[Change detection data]

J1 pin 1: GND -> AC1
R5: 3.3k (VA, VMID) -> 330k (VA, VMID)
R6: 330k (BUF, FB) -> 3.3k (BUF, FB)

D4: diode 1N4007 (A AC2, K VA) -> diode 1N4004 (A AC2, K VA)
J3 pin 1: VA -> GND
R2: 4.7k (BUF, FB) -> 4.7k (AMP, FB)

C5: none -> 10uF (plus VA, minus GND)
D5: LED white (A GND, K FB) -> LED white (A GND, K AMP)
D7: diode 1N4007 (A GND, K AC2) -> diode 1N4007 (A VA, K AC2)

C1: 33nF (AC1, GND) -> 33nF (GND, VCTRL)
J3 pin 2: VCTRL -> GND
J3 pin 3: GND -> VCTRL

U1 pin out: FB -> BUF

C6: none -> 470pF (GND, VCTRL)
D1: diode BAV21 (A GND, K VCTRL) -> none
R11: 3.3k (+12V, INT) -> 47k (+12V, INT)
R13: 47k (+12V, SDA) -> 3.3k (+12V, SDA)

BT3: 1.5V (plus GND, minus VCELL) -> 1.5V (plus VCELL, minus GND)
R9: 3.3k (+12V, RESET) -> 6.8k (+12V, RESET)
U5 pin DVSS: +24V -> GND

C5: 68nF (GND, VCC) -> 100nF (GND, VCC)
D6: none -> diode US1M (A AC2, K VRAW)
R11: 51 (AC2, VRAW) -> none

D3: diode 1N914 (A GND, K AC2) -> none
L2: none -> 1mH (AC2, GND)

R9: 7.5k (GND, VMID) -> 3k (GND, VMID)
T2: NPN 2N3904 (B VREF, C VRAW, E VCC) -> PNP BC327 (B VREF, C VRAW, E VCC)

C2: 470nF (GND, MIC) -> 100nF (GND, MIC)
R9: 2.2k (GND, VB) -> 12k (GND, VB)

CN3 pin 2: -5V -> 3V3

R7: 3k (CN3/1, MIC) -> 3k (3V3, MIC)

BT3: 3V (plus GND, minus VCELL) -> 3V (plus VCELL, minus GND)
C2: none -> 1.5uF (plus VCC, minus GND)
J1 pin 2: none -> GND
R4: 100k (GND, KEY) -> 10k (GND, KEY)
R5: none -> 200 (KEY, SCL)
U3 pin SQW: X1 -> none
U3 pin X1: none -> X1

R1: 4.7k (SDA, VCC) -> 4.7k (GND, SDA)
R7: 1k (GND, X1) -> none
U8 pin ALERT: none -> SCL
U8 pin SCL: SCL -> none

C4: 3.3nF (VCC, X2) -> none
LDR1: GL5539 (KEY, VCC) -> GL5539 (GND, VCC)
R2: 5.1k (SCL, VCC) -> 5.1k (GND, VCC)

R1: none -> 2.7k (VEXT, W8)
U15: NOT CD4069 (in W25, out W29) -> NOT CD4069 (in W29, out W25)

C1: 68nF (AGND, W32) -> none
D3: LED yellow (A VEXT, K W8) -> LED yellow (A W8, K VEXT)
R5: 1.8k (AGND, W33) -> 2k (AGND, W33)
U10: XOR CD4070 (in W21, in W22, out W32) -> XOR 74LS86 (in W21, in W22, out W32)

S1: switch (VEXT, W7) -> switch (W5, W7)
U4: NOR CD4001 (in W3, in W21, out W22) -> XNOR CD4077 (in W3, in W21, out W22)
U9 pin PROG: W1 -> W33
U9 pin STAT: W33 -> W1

# [What you need to do]
What you return must match the records exactly, line for line.

# [Output of the task]
J1 pin 1: GND -> AC1
R5: 3.3k (VA, VMID) -> 330k (VA, VMID)
R6: 330k (BUF, FB) -> 3.3k (BUF, FB)

D4: diode 1N4007 (A AC2, K VA) -> diode 1N4004 (A AC2, K VA)
J3 pin 1: VA -> GND
R2: 4.7k (BUF, FB) -> 4.7k (AMP, FB)

C5: none -> 10uF (plus VA, minus GND)
D5: LED white (A GND, K FB) -> LED white (A GND, K AMP)
D7: diode 1N4007 (A GND, K AC2) -> diode 1N4007 (A VA, K AC2)

C1: 33nF (AC1, GND) -> 33nF (GND, VCTRL)
J3 pin 2: VCTRL -> GND
J3 pin 3: GND -> VCTRL

U1 pin out: FB -> BUF

C6: none -> 470pF (GND, VCTRL)
D1: diode BAV21 (A GND, K VCTRL) -> none
R11: 3.3k (+12V, INT) -> 47k (+12V, INT)
R13: 47k (+12V, SDA) -> 3.3k (+12V, SDA)

BT3: 1.5V (plus GND, minus VCELL) -> 1.5V (plus VCELL, minus GND)
R9: 3.3k (+12V, RESET) -> 6.8k (+12V, RESET)
U5 pin DVSS: +24V -> GND

C5: 68nF (GND, VCC) -> 100nF (GND, VCC)
D6: none -> diode US1M (A AC2, K VRAW)
R11: 51 (AC2, VRAW) -> none

D3: diode 1N914 (A GND, K AC2) -> none
L2: none -> 1mH (AC2, GND)

R9: 7.5k (GND, VMID) -> 3k (GND, VMID)
T2: NPN 2N3904 (B VREF, C VRAW, E VCC) -> PNP BC327 (B VREF, C VRAW, E VCC)

C2: 470nF (GND, MIC) -> 100nF (GND, MIC)
R9: 2.2k (GND, VB) -> 12k (GND, VB)

CN3 pin 2: -5V -> 3V3

R7: 3k (CN3/1, MIC) -> 3k (3V3, MIC)

BT3: 3V (plus GND, minus VCELL) -> 3V (plus VCELL, minus GND)
C2: none -> 1.5uF (plus VCC, minus GND)
J1 pin 2: none -> GND
R4: 100k (GND, KEY) -> 10k (GND, KEY)
R5: none -> 200 (KEY, SCL)
U3 pin SQW: X1 -> none
U3 pin X1: none -> X1

R1: 4.7k (SDA, VCC) -> 4.7k (GND, SDA)
R7: 1k (GND, X1) -> none
U8 pin ALERT: none -> SCL
U8 pin SCL: SCL -> none

C4: 3.3nF (VCC, X2) -> none
LDR1: GL5539 (KEY, VCC) -> GL5539 (GND, VCC)
R2: 5.1k (SCL, VCC) -> 5.1k (GND, VCC)

R1: none -> 2.7k (VEXT, W8)
U15: NOT CD4069 (in W25, out W29) -> NOT CD4069 (in W29, out W25)

C1: 68nF (AGND, W32) -> none
D3: LED yellow (A VEXT, K W8) -> LED yellow (A W8, K VEXT)
R5: 1.8k (AGND, W33) -> 2k (AGND, W33)
U10: XOR CD4070 (in W21, in W22, out W32) -> XOR 74LS86 (in W21, in W22, out W32)

S1: switch (VEXT, W7) -> switch (W5, W7)
U4: NOR CD4001 (in W3, in W21, out W22) -> XNOR CD4077 (in W3, in W21, out W22)
U9 pin PROG: W1 -> W33
U9 pin STAT: W33 -> W1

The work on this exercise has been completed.